- TASK BRIEF
Would you copy only the lines below, beginning with the one that contains "(279, 425) = (485, 196): none" and running through the last entry line?

━━ DATASET EXCERPTS

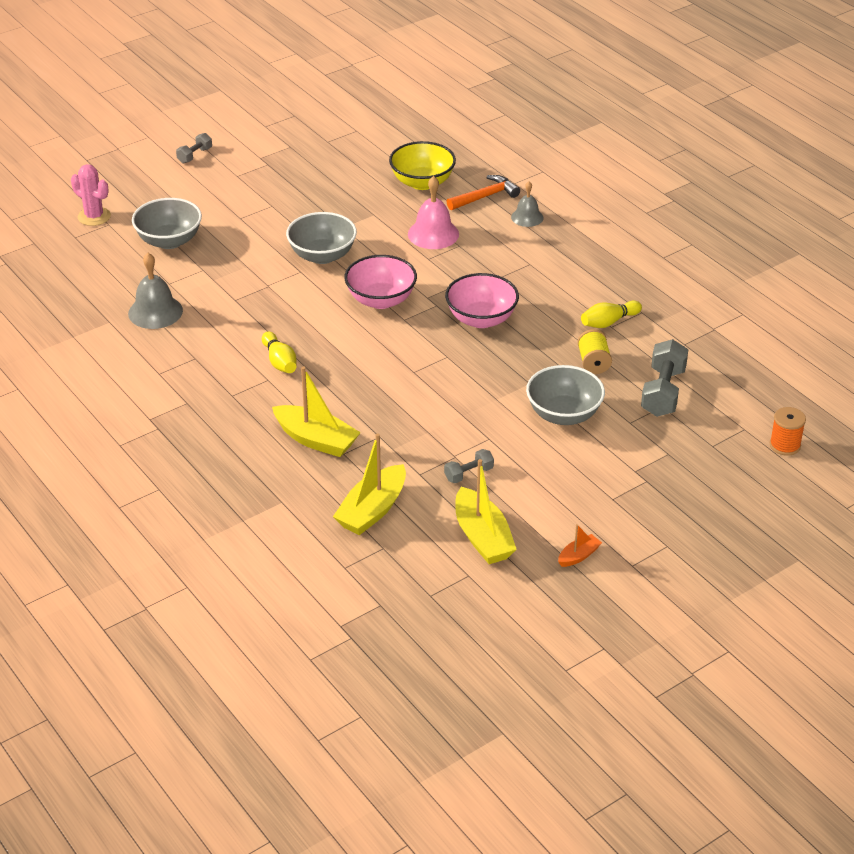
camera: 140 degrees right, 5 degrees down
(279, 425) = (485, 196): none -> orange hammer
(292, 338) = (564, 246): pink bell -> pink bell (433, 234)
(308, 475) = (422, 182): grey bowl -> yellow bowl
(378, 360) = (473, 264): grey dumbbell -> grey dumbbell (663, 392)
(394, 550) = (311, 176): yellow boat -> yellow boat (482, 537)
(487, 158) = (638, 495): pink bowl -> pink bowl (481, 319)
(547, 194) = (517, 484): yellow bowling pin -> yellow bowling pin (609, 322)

━━━━

- RESPONSE TO THIS EXERCISE
(279, 425) = (485, 196): none -> orange hammer
(292, 338) = (564, 246): pink bell -> pink bell (433, 234)
(308, 475) = (422, 182): grey bowl -> yellow bowl
(378, 360) = (473, 264): grey dumbbell -> grey dumbbell (663, 392)
(394, 550) = (311, 176): yellow boat -> yellow boat (482, 537)
(487, 158) = (638, 495): pink bowl -> pink bowl (481, 319)
(547, 194) = (517, 484): yellow bowling pin -> yellow bowling pin (609, 322)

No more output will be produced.